## Recorded data
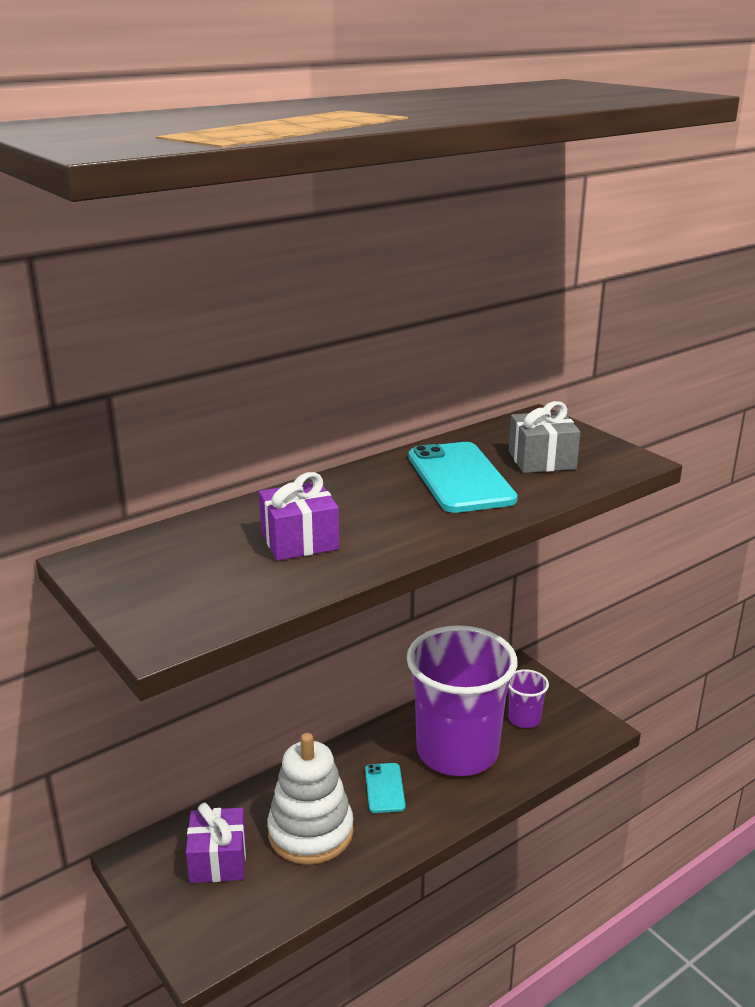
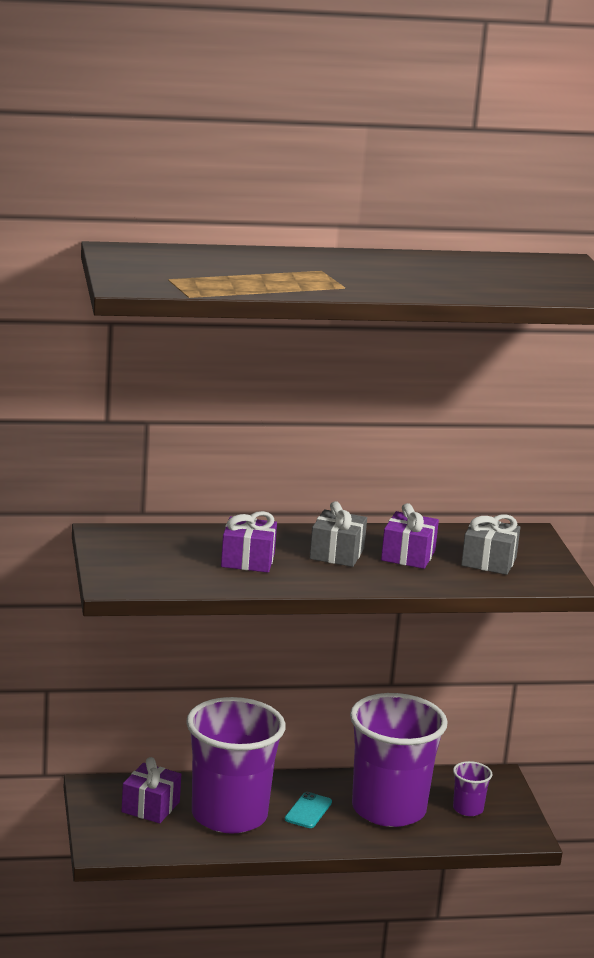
camera: 25 degrees right, 5 degrees down
white stacking toy [267,733,354,865] -> purple cup [186,697,286,834]
turquoise phone [409,442,518,513] -> purple gift [381,503,439,569]
none -> grey gift [310,501,367,567]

## Directions for this task
Copy out every line of the material above exactly, skipping the pictures.

## Answer
camera: 25 degrees right, 5 degrees down
white stacking toy [267,733,354,865] -> purple cup [186,697,286,834]
turquoise phone [409,442,518,513] -> purple gift [381,503,439,569]
none -> grey gift [310,501,367,567]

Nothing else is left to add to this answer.